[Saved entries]
════════════════
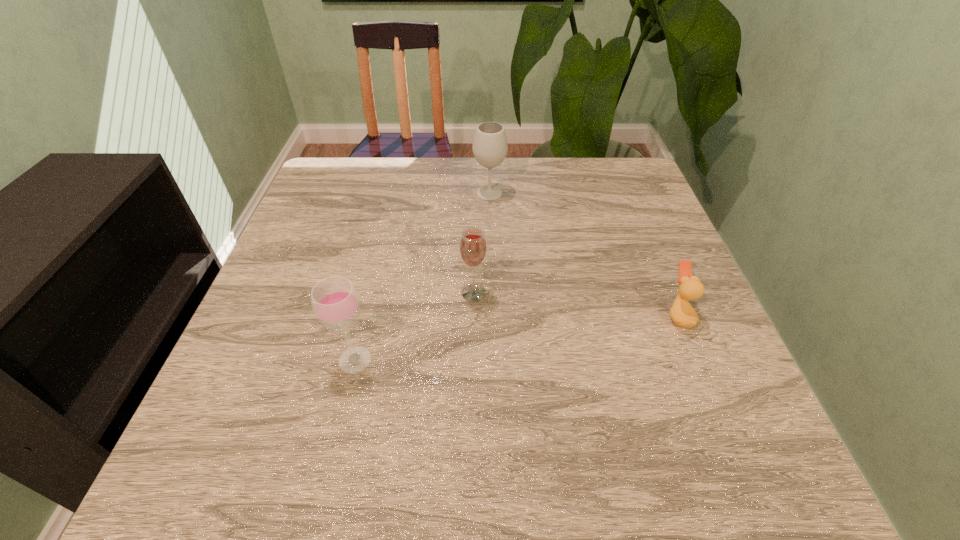
This screenshot has height=540, width=960. What are the coordinates of `object that is the third closest to the second nearest wineglass` in the screenshot? It's located at (682, 313).

Image resolution: width=960 pixels, height=540 pixels. I want to click on wineglass that stands as the second closest to the nearest object, so tap(490, 147).

Locate an element on the screen. The height and width of the screenshot is (540, 960). wineglass identified as the second closest to the leftmost wineglass is located at coordinates (490, 147).

This screenshot has width=960, height=540. Identify the location of vacant space that satisfies the following two spatial constraints: 1. on the back side of the second farthest wineglass; 2. on the left side of the leftmost object. (371, 293).

The width and height of the screenshot is (960, 540). In order to click on free space that satisfies the following two spatial constraints: 1. on the back side of the second nearest wineglass; 2. on the left side of the farthest object in this screenshot , I will do `click(475, 193)`.

The image size is (960, 540). Identify the location of vacant space that satisfies the following two spatial constraints: 1. on the back side of the farthest wineglass; 2. on the left side of the leftmost object. (395, 193).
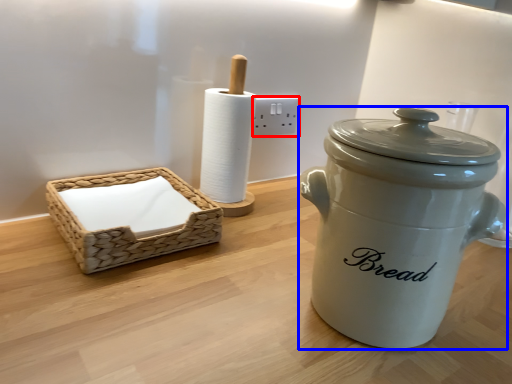
Question: Among these objects, which one is nearest to the camera, electric outlet (highlighted by a red box) or crock pot (highlighted by a blue box)?

Choices:
 (A) electric outlet
 (B) crock pot

Answer: (B)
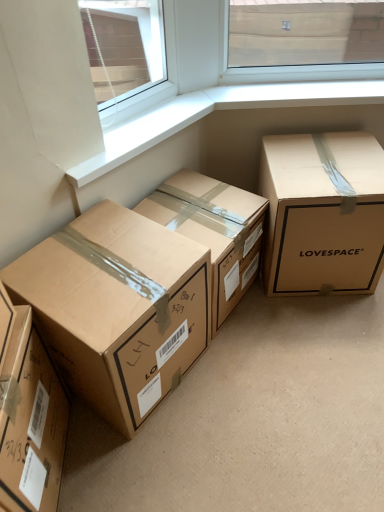
Question: From a real-world perspective, is matte cardboard box at right, the fourth box in the left-to-right sequence, positioned above or below white smooth window sill at upper center?

Choices:
 (A) below
 (B) above

Answer: (A)

Question: Based on their sizes in the image, would you say matte cardboard box at right, which is counted as the 1th box, starting from the right, is bigger or smaller than white smooth window sill at upper center?

Choices:
 (A) big
 (B) small

Answer: (A)

Question: Estimate the real-world distances between objects in this image. Which object is farther from the matte cardboard box at right, which is counted as the 1th box, starting from the right?

Choices:
 (A) brown cardboard box at center, which is counted as the third box, starting from the left
 (B) brown cardboard box at lower left, the first box viewed from the left
 (C) white smooth window sill at upper center
 (D) brown cardboard box at lower left, the 3th box viewed from the right

Answer: (B)

Question: Which object is positioned closest to the matte cardboard box at right, the fourth box in the left-to-right sequence?

Choices:
 (A) white smooth window sill at upper center
 (B) brown cardboard box at center, which is counted as the third box, starting from the left
 (C) brown cardboard box at lower left, the first box viewed from the left
 (D) brown cardboard box at lower left, which ranks as the second box in left-to-right order

Answer: (B)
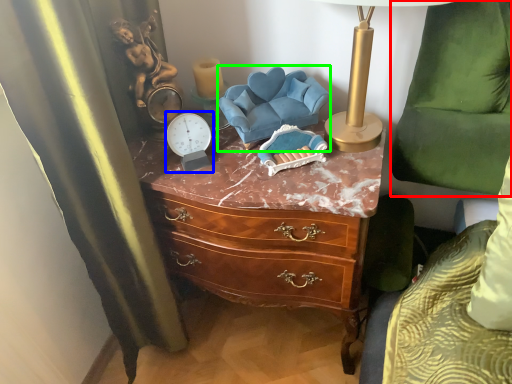
Question: Which is farther away from swivel chair (highlighted by a red box)? clock (highlighted by a blue box) or swivel chair (highlighted by a green box)?

Choices:
 (A) clock
 (B) swivel chair

Answer: (A)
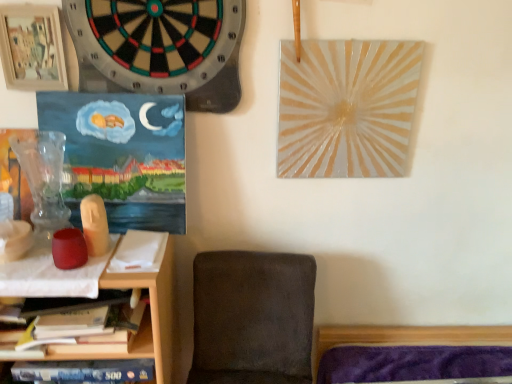
Where is `dark gray fabric chair at lower center`? dark gray fabric chair at lower center is located at coordinates (252, 318).

Where is `wooden shelf at lower left`? The width and height of the screenshot is (512, 384). wooden shelf at lower left is located at coordinates (143, 318).

How many degrees apart are the facing directions of dark gray fabric chair at lower center and black felt dartboard at upper left?

3.25 degrees.

Is point (293, 383) farther from camera compared to point (228, 27)?

Yes.

Is dark gray fabric chair at lower center not within black felt dartboard at upper left?

Yes, dark gray fabric chair at lower center is outside of black felt dartboard at upper left.

Is dark gray fabric chair at lower center positioned before black felt dartboard at upper left?

Yes, it is in front of black felt dartboard at upper left.

Is wooden picture frame at upper left turned away from black felt dartboard at upper left?

That's not correct — wooden picture frame at upper left is not looking away from black felt dartboard at upper left.

Identify the location of picture frame that is above the black felt dartboard at upper left (from the image's perspective). (32, 48).

From the image's perspective, is wooden picture frame at upper left located beneath black felt dartboard at upper left?

No.

Which is behind, wooden picture frame at upper left or black felt dartboard at upper left?

wooden picture frame at upper left is further away from the camera.

Is wooden shelf at lower left wider or thinner than wooden picture frame at upper left?

In the image, wooden shelf at lower left appears to be wider than wooden picture frame at upper left.

Based on the photo, does wooden shelf at lower left have a larger size compared to wooden picture frame at upper left?

Indeed, wooden shelf at lower left has a larger size compared to wooden picture frame at upper left.

In the scene shown: Which object is positioned more to the right, wooden shelf at lower left or wooden picture frame at upper left?

From the viewer's perspective, wooden picture frame at upper left appears more on the right side.

From a real-world perspective, is wooden shelf at lower left on top of wooden picture frame at upper left?

No, from a real-world perspective, wooden shelf at lower left is not above wooden picture frame at upper left.

Between black felt dartboard at upper left and dark gray fabric chair at lower center, which one appears on the right side from the viewer's perspective?

dark gray fabric chair at lower center is more to the right.

Is black felt dartboard at upper left closer to the viewer compared to dark gray fabric chair at lower center?

No, black felt dartboard at upper left is further to the viewer.

Considering the sizes of objects black felt dartboard at upper left and dark gray fabric chair at lower center in the image provided, who is thinner, black felt dartboard at upper left or dark gray fabric chair at lower center?

Thinner between the two is black felt dartboard at upper left.

Which is correct: black felt dartboard at upper left is inside dark gray fabric chair at lower center, or outside of it?

black felt dartboard at upper left lies outside dark gray fabric chair at lower center.

Is the surface of wooden picture frame at upper left in direct contact with wooden shelf at lower left?

wooden picture frame at upper left and wooden shelf at lower left are not in contact.

Is point (38, 51) farther from viewer compared to point (161, 356)?

No, it is not.

Is wooden picture frame at upper left shorter than wooden shelf at lower left?

Indeed, wooden picture frame at upper left has a lesser height compared to wooden shelf at lower left.

This screenshot has height=384, width=512. In order to click on chair below the wooden picture frame at upper left (from the image's perspective) in this screenshot , I will do `click(252, 318)`.

Is wooden picture frame at upper left to the right of dark gray fabric chair at lower center from the viewer's perspective?

In fact, wooden picture frame at upper left is to the left of dark gray fabric chair at lower center.

Is there a large distance between wooden picture frame at upper left and dark gray fabric chair at lower center?

No, wooden picture frame at upper left is not far from dark gray fabric chair at lower center.

Considering the sizes of objects wooden picture frame at upper left and dark gray fabric chair at lower center in the image provided, who is shorter, wooden picture frame at upper left or dark gray fabric chair at lower center?

Standing shorter between the two is wooden picture frame at upper left.

Locate an element on the screen. This screenshot has height=384, width=512. shelf that appears on the left of dark gray fabric chair at lower center is located at coordinates (143, 318).

Is point (232, 332) less distant than point (160, 371)?

No, (232, 332) is behind (160, 371).

Can you confirm if dark gray fabric chair at lower center is taller than wooden shelf at lower left?

Incorrect, the height of dark gray fabric chair at lower center is not larger of that of wooden shelf at lower left.

Can you tell me how much dark gray fabric chair at lower center and wooden shelf at lower left differ in facing direction?

3.21 degrees separate the facing orientations of dark gray fabric chair at lower center and wooden shelf at lower left.

At what (x,y) coordinates should I click in order to perform the action: click on chair below the black felt dartboard at upper left (from the image's perspective). Please return your answer as a coordinate pair (x, y). The width and height of the screenshot is (512, 384). Looking at the image, I should click on (252, 318).

In order to click on picture frame above the black felt dartboard at upper left (from a real-world perspective) in this screenshot , I will do `click(32, 48)`.

Considering their positions, is dark gray fabric chair at lower center positioned further to wooden picture frame at upper left than wooden shelf at lower left?

Based on the image, dark gray fabric chair at lower center appears to be further to wooden picture frame at upper left.

Estimate the real-world distances between objects in this image. Which object is further from black felt dartboard at upper left, wooden picture frame at upper left or dark gray fabric chair at lower center?

The object further to black felt dartboard at upper left is dark gray fabric chair at lower center.

Which object lies nearer to the anchor point black felt dartboard at upper left, dark gray fabric chair at lower center or wooden picture frame at upper left?

The object closer to black felt dartboard at upper left is wooden picture frame at upper left.

Estimate the real-world distances between objects in this image. Which object is closer to dark gray fabric chair at lower center, black felt dartboard at upper left or wooden picture frame at upper left?

black felt dartboard at upper left is positioned closer to the anchor dark gray fabric chair at lower center.

Estimate the real-world distances between objects in this image. Which object is closer to dark gray fabric chair at lower center, wooden shelf at lower left or wooden picture frame at upper left?

The object closer to dark gray fabric chair at lower center is wooden shelf at lower left.

In the scene shown: Estimate the real-world distances between objects in this image. Which object is further from wooden shelf at lower left, wooden picture frame at upper left or dark gray fabric chair at lower center?

Among the two, wooden picture frame at upper left is located further to wooden shelf at lower left.

Which object lies nearer to the anchor point wooden shelf at lower left, black felt dartboard at upper left or dark gray fabric chair at lower center?

dark gray fabric chair at lower center.

Estimate the real-world distances between objects in this image. Which object is closer to black felt dartboard at upper left, wooden picture frame at upper left or wooden shelf at lower left?

Based on the image, wooden picture frame at upper left appears to be nearer to black felt dartboard at upper left.

Find the location of `clock between wooden picture frame at upper left and wooden shelf at lower left vertically`. clock between wooden picture frame at upper left and wooden shelf at lower left vertically is located at coordinates (161, 48).

The image size is (512, 384). I want to click on clock between wooden picture frame at upper left and dark gray fabric chair at lower center from top to bottom, so click(161, 48).

Find the location of a particular element. shelf between wooden picture frame at upper left and dark gray fabric chair at lower center from top to bottom is located at coordinates (143, 318).

Find the location of `shelf between black felt dartboard at upper left and dark gray fabric chair at lower center vertically`. shelf between black felt dartboard at upper left and dark gray fabric chair at lower center vertically is located at coordinates click(x=143, y=318).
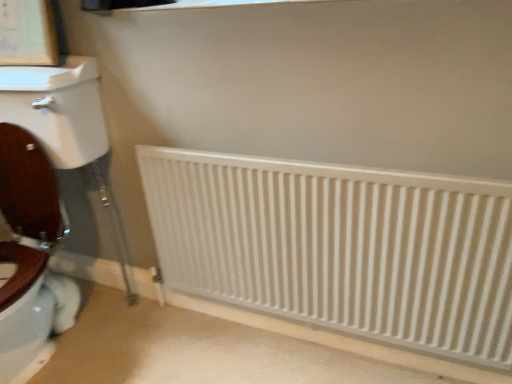
Locate an element on the screen. vacant space in white matte radiator at lower center (from a real-world perspective) is located at coordinates (303, 340).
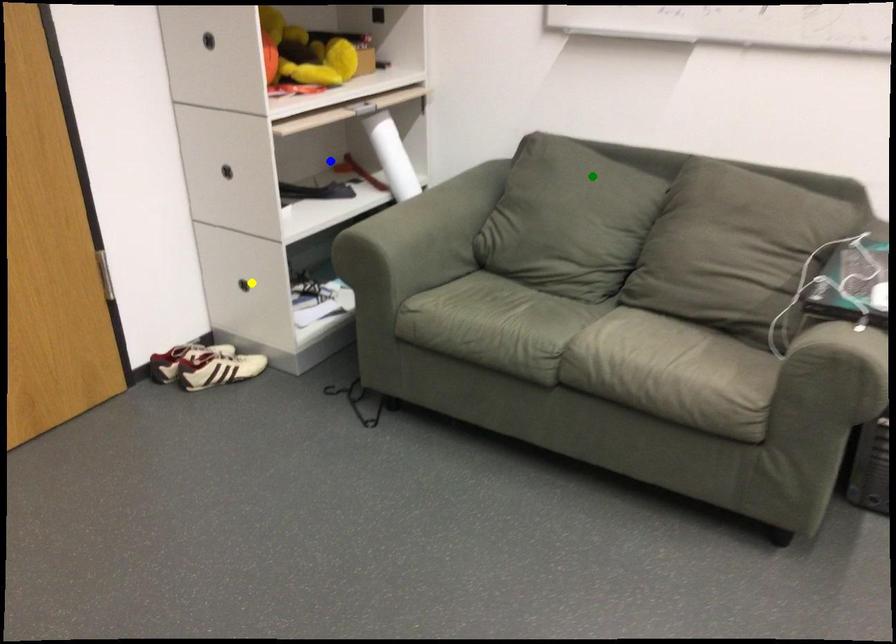
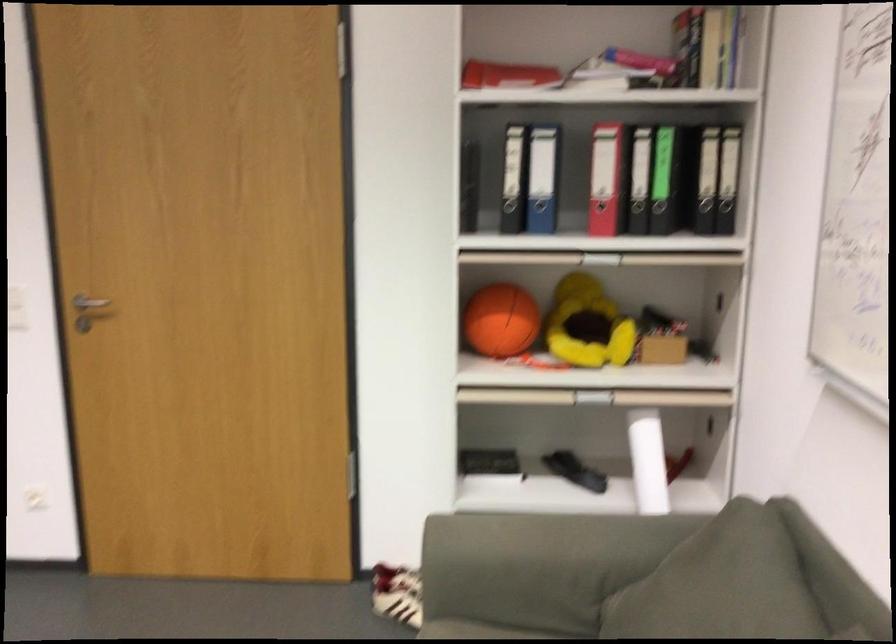
I am providing you with two images of the same scene from different viewpoints. Three points are marked in image1. Which point corresponds to a part or object that is occluded in image2?In image1, three points are marked. Which of them correspond to a part or object that is occluded in image2?Among the three points shown in image1, which one corresponds to a part or object that is no longer visible due to occlusion in image2?

blue point, yellow point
════════════════
**To do**
Arrange the listing, from its start up to and including the line with "This screenshot has width=960, height=540.", as a Markdown table with the columns No. and Line. Number each row, and leave out blank lines and pictures.

**Your solution**
| No. | Line |
|---|---|
| 1 | This screenshot has height=540, width=960. What are the coordinates of `object that is the third closest to the second nearest wineglass` in the screenshot? It's located at (682, 313). |
| 2 | Image resolution: width=960 pixels, height=540 pixels. I want to click on wineglass that stands as the second closest to the nearest object, so tap(490, 147). |
| 3 | Locate an element on the screen. The height and width of the screenshot is (540, 960). wineglass identified as the second closest to the leftmost wineglass is located at coordinates (490, 147). |
| 4 | This screenshot has width=960, height=540. Identify the location of vacant space that satisfies the following two spatial constraints: 1. on the back side of the second farthest wineglass; 2. on the left side of the leftmost object. (371, 293). |